§ WHAT IS NEEDED
Lines from the line with "R10: none -> 430k (GND, VE)" to the line with "U2 pin Q3: GND -> none" in the entries below, and only those, must be output exactly, with both ends included.

#### EXTRACTED DATA

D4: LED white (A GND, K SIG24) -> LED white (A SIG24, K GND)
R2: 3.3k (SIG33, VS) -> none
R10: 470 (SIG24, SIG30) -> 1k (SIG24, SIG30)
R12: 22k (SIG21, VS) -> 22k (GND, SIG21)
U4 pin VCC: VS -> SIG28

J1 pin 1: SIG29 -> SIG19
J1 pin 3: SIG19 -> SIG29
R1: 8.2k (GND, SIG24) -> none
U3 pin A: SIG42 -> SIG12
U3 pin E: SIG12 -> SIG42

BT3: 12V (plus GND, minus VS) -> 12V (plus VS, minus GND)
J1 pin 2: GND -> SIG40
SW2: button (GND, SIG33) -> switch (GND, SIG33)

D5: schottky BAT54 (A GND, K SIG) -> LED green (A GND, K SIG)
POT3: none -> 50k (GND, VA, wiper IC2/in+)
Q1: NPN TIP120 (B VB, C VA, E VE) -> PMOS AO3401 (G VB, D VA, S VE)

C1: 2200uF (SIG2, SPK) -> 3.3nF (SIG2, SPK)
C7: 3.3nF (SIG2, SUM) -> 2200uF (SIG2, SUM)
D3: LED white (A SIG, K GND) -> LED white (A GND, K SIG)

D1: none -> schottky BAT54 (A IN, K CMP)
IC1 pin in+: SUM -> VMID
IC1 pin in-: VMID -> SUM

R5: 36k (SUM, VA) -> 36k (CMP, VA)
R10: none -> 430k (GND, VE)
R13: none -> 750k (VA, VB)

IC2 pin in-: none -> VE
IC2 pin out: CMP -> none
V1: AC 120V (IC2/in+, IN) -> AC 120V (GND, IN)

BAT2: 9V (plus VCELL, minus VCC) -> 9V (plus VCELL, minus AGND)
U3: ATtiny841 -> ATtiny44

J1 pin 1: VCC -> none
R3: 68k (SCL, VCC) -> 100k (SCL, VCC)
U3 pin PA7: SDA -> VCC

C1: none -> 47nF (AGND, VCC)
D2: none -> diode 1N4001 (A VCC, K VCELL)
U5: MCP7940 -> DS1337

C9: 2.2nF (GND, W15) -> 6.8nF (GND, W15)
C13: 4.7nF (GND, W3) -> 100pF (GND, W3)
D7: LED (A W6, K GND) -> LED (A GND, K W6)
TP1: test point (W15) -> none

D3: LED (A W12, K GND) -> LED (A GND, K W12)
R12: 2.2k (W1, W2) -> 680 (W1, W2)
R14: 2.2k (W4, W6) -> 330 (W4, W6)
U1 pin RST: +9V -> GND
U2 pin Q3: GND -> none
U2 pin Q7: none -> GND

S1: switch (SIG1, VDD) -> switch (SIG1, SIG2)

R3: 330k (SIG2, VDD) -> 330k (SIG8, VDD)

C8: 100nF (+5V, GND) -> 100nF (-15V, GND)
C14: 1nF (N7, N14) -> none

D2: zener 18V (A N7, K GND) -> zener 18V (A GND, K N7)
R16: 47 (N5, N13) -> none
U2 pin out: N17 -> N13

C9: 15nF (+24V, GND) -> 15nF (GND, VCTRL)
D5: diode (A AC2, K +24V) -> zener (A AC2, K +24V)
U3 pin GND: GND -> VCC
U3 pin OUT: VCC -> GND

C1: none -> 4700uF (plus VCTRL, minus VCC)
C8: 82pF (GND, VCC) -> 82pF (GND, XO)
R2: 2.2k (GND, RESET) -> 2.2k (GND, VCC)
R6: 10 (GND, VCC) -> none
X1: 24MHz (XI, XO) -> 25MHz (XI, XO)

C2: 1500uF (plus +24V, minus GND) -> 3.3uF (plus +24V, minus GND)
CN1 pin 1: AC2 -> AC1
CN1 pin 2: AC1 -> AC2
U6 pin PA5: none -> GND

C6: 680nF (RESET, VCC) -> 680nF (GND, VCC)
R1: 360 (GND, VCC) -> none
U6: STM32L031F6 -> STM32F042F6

########

§ WORKED SOLUTION
R10: none -> 430k (GND, VE)
R13: none -> 750k (VA, VB)

IC2 pin in-: none -> VE
IC2 pin out: CMP -> none
V1: AC 120V (IC2/in+, IN) -> AC 120V (GND, IN)

BAT2: 9V (plus VCELL, minus VCC) -> 9V (plus VCELL, minus AGND)
U3: ATtiny841 -> ATtiny44

J1 pin 1: VCC -> none
R3: 68k (SCL, VCC) -> 100k (SCL, VCC)
U3 pin PA7: SDA -> VCC

C1: none -> 47nF (AGND, VCC)
D2: none -> diode 1N4001 (A VCC, K VCELL)
U5: MCP7940 -> DS1337

C9: 2.2nF (GND, W15) -> 6.8nF (GND, W15)
C13: 4.7nF (GND, W3) -> 100pF (GND, W3)
D7: LED (A W6, K GND) -> LED (A GND, K W6)
TP1: test point (W15) -> none

D3: LED (A W12, K GND) -> LED (A GND, K W12)
R12: 2.2k (W1, W2) -> 680 (W1, W2)
R14: 2.2k (W4, W6) -> 330 (W4, W6)
U1 pin RST: +9V -> GND
U2 pin Q3: GND -> none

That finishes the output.